▶ [Goal of the exercise]
Retype, word for word, only the lines from the one containing "TP1: test point (VSW) -> test point (DRV)" through the last line of the listing below. Pictures do not belong in the result.

▶ [Dataset records]
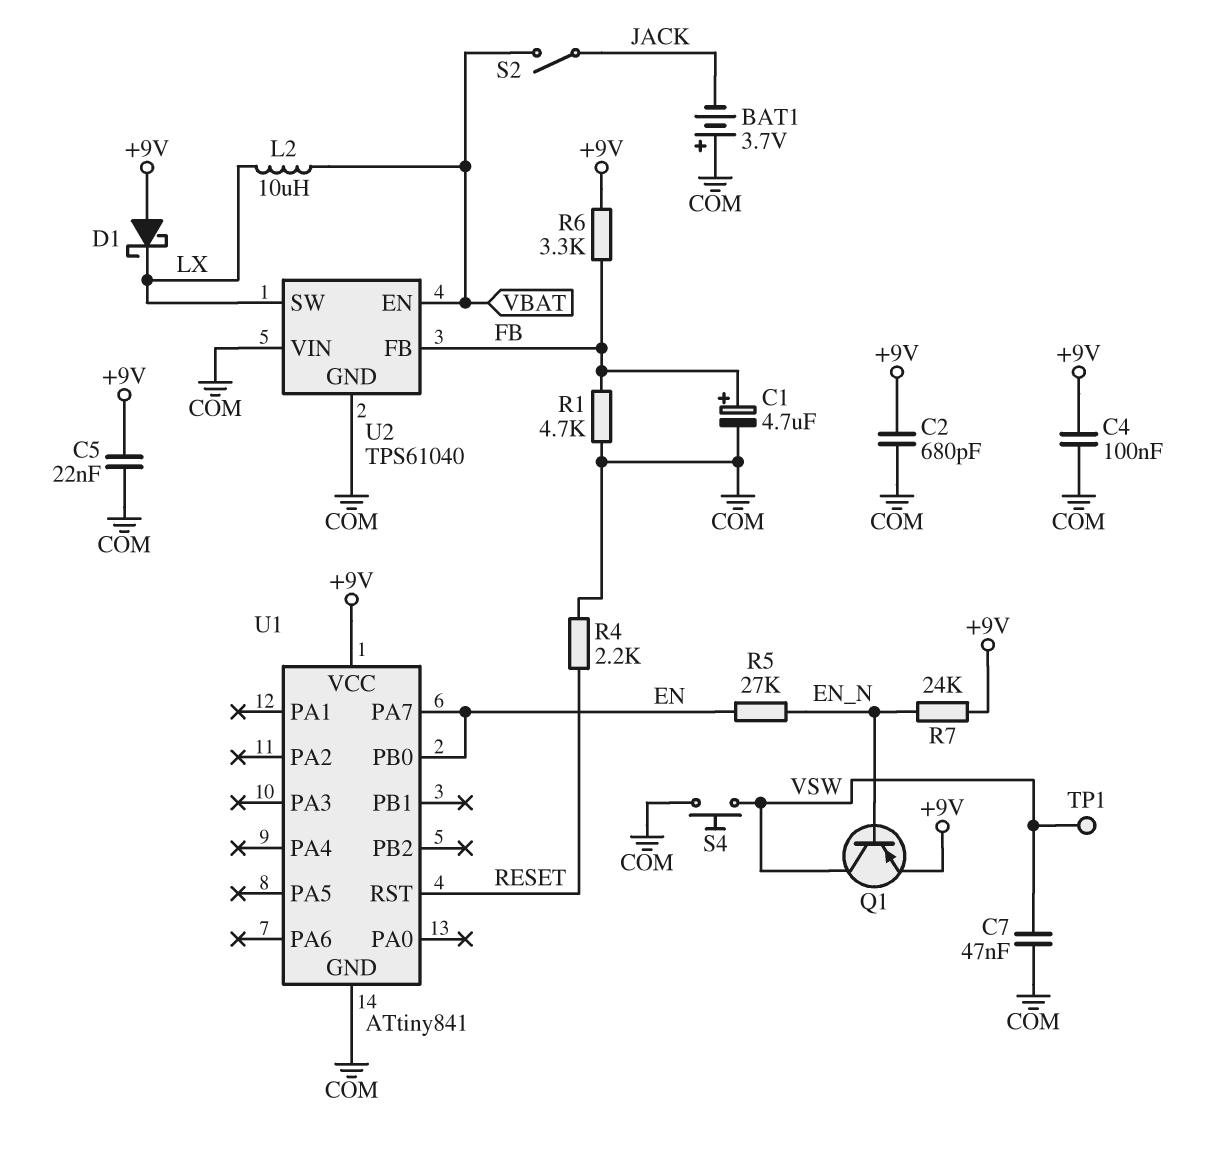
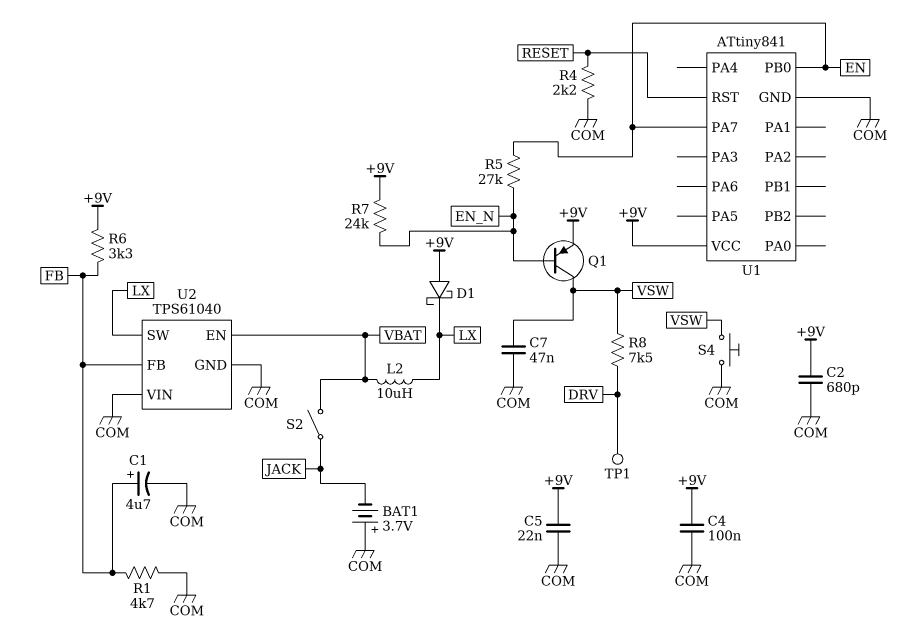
R8: none -> 7.5k (DRV, VSW)
TP1: test point (VSW) -> test point (DRV)

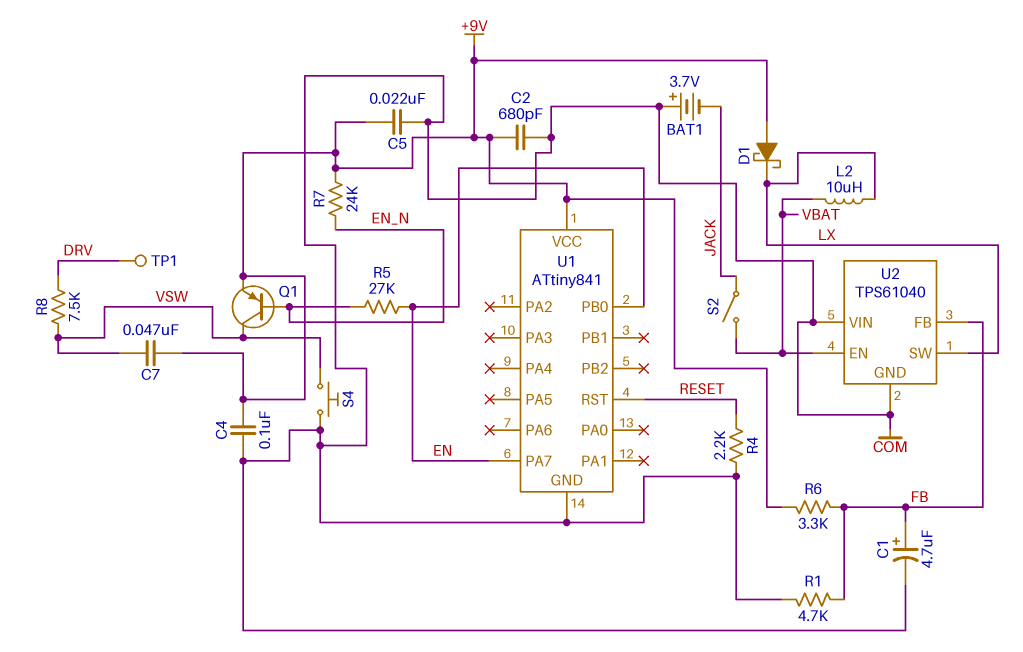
C7: 47nF (COM, VSW) -> 47nF (+9V, VSW)

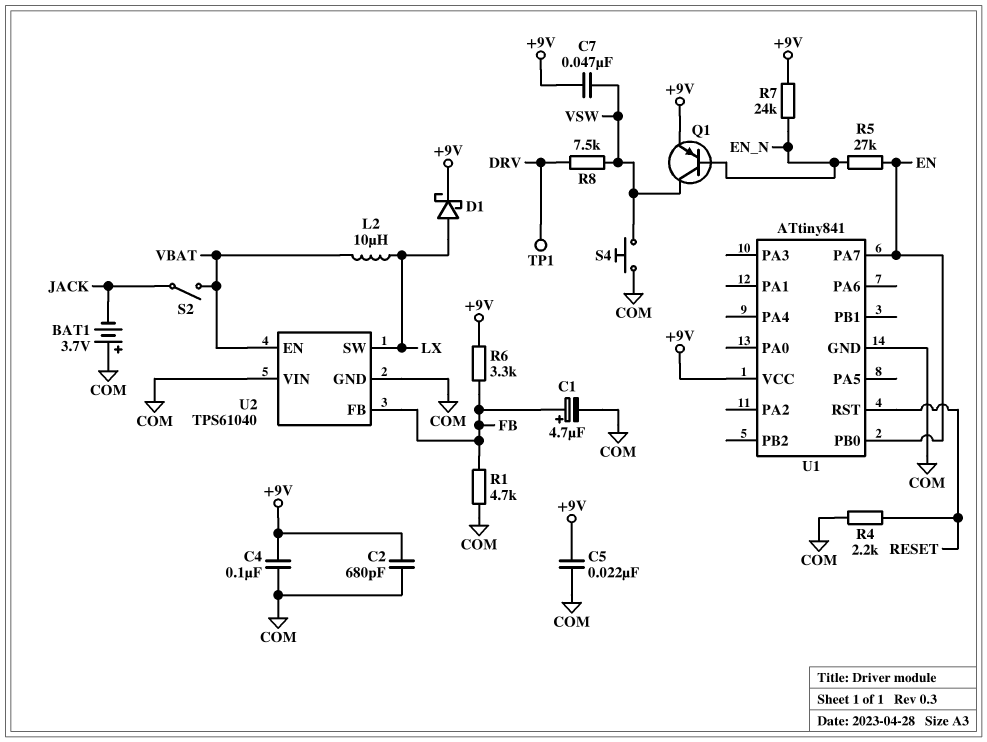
D1: schottky (A +9V, K LX) -> schottky (A LX, K +9V)

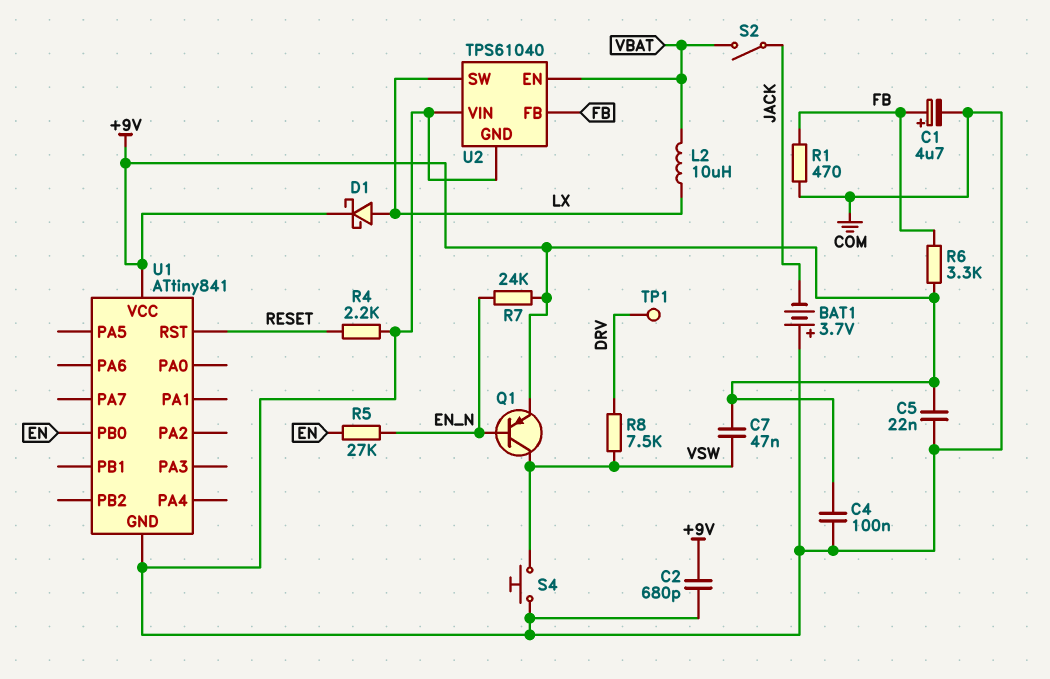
R1: 4.7k (COM, FB) -> 470 (COM, FB)
U1 pin PA7: EN -> none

▶ [Solution]
TP1: test point (VSW) -> test point (DRV)

C7: 47nF (COM, VSW) -> 47nF (+9V, VSW)

D1: schottky (A +9V, K LX) -> schottky (A LX, K +9V)

R1: 4.7k (COM, FB) -> 470 (COM, FB)
U1 pin PA7: EN -> none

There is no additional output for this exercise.